→ **Task details**:
Below are records that hold pictures; write out only the lines from their start through the line with "(369, 583) = (228, 392): orange cap -> none", exactly, and drop the pictures.

++++ Records provided

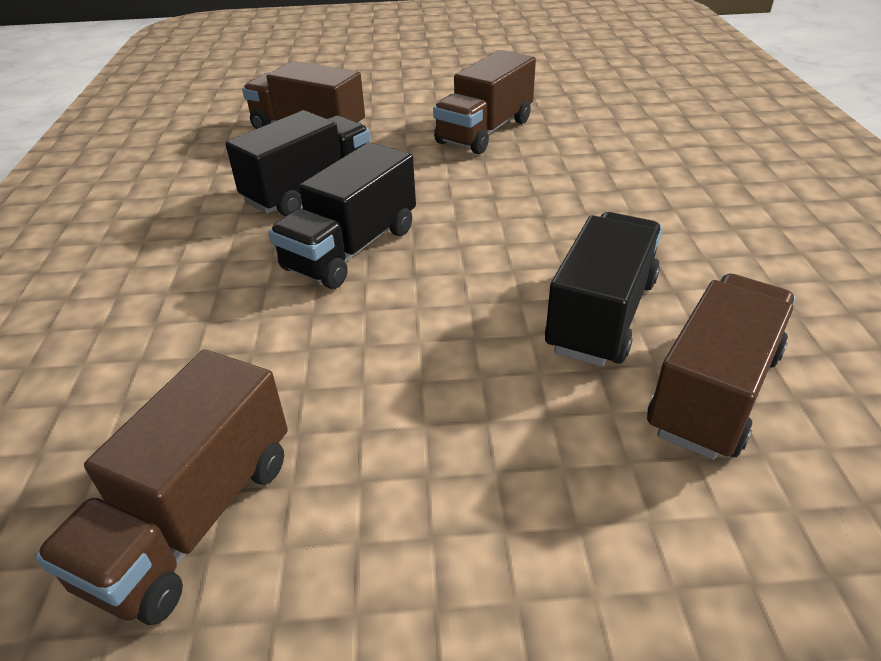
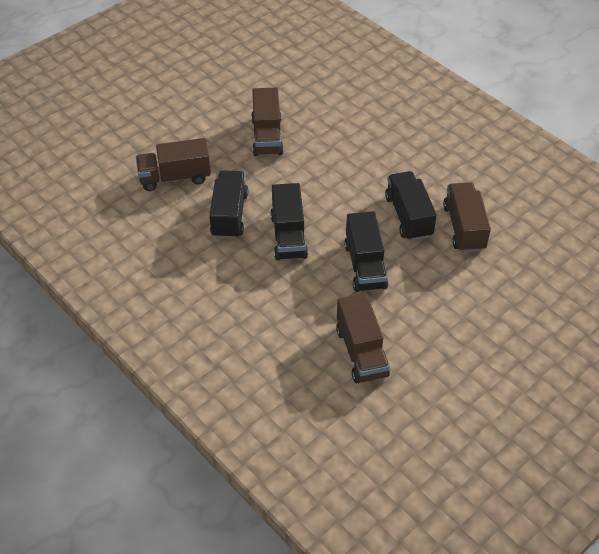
camera: 40 degrees left, 10 degrees up
(417, 354) = (365, 266): none -> black truck

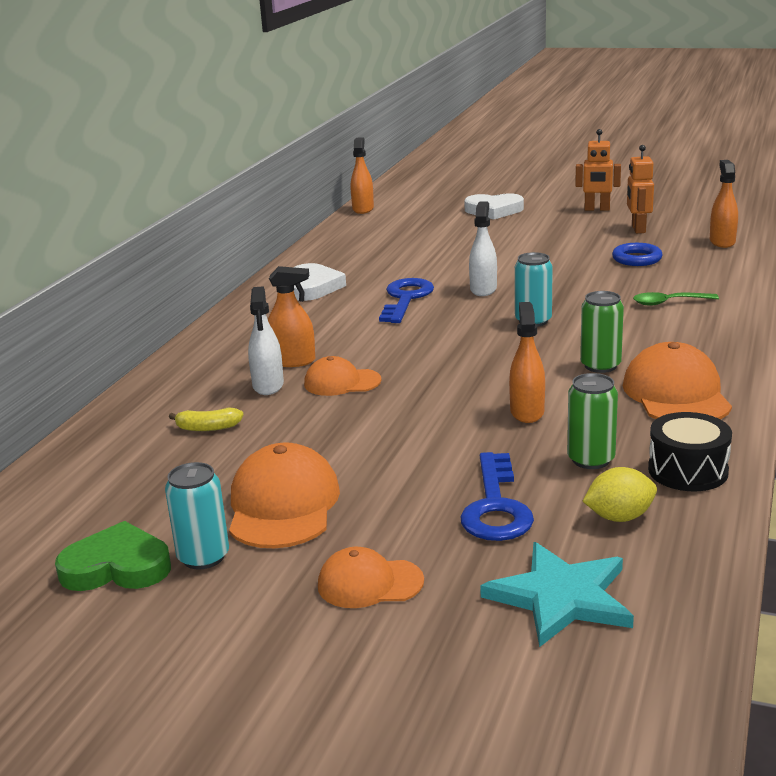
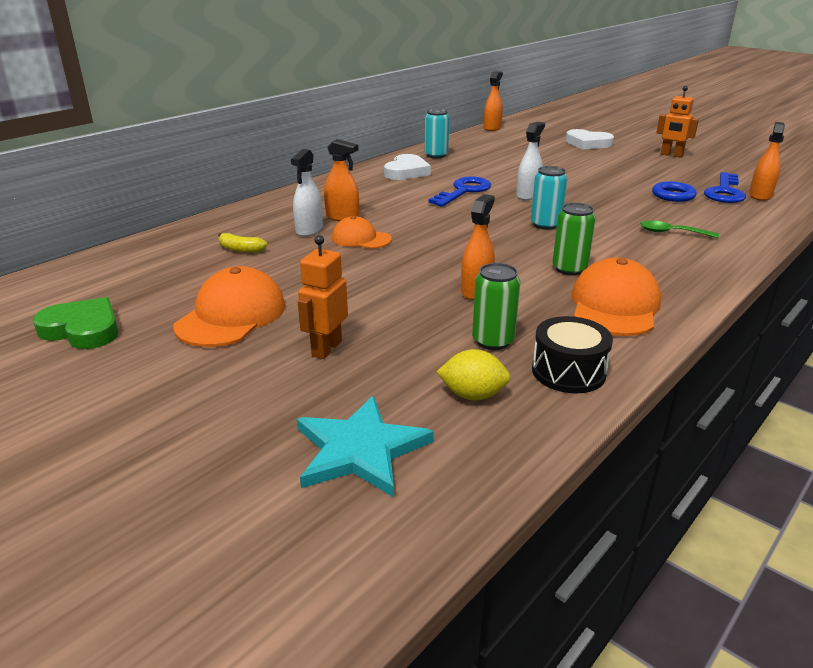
camera: 20 degrees right, 5 degrees up
(203, 557) = (141, 338): turquoise can -> turquoise can (436, 155)
(369, 583) = (228, 392): orange cap -> none
(496, 507) = (381, 359): blue key -> blue key (724, 192)
(638, 229) = (693, 174): orange robot -> orange robot (326, 348)

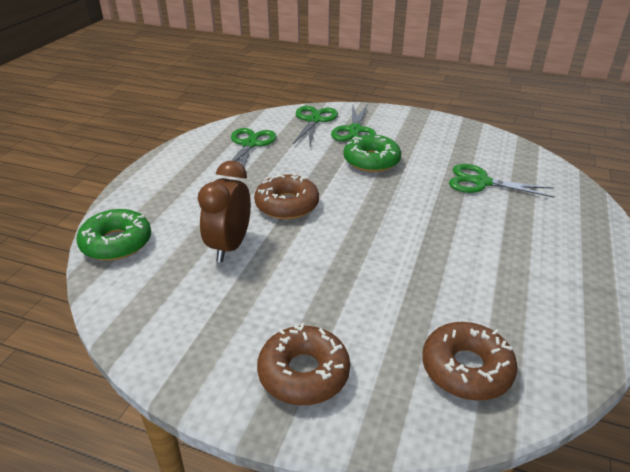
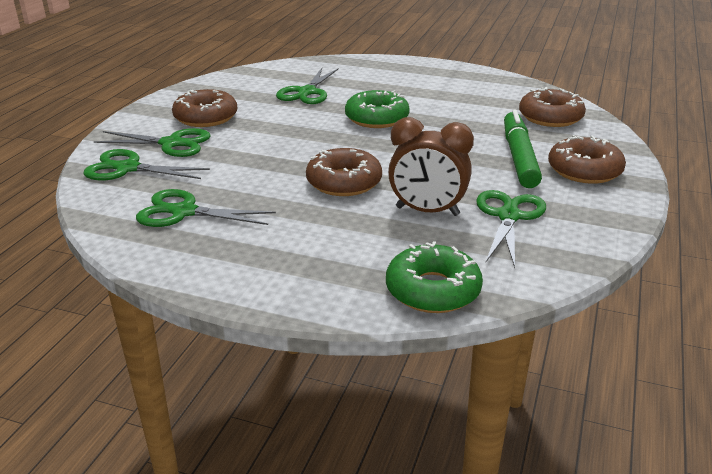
camera: 90 degrees left, 5 degrees down
(211, 294) = (508, 216): none -> green scissors
(338, 319) = (519, 157): none -> green marker
(371, 161) = (253, 137): green donut -> green donut (377, 118)
(406, 139) = (206, 117): none -> brown donut

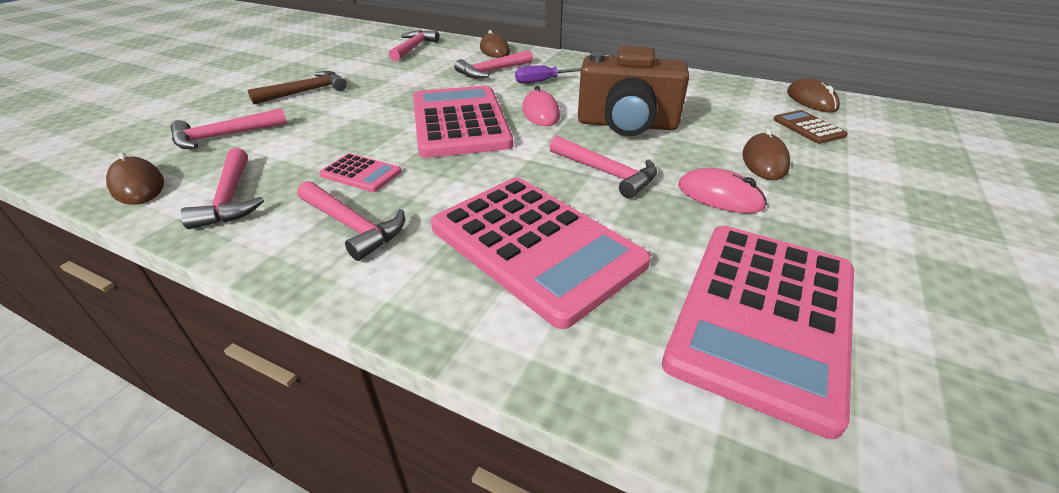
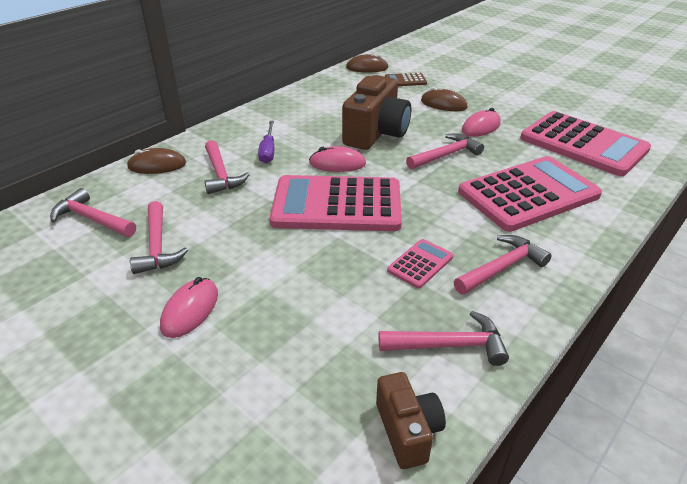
camera: 75 degrees left, 0 degrees up
(138, 185) = (407, 431): brown mouse -> brown camera
(224, 136) = (299, 373): pink hammer -> pink hammer (157, 246)
(306, 92) = (190, 310): brown hammer -> pink mouse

++++++++

→ **Result**:
camera: 40 degrees left, 10 degrees up
(417, 354) = (365, 266): none -> black truck

camera: 20 degrees right, 5 degrees up
(203, 557) = (141, 338): turquoise can -> turquoise can (436, 155)
(369, 583) = (228, 392): orange cap -> none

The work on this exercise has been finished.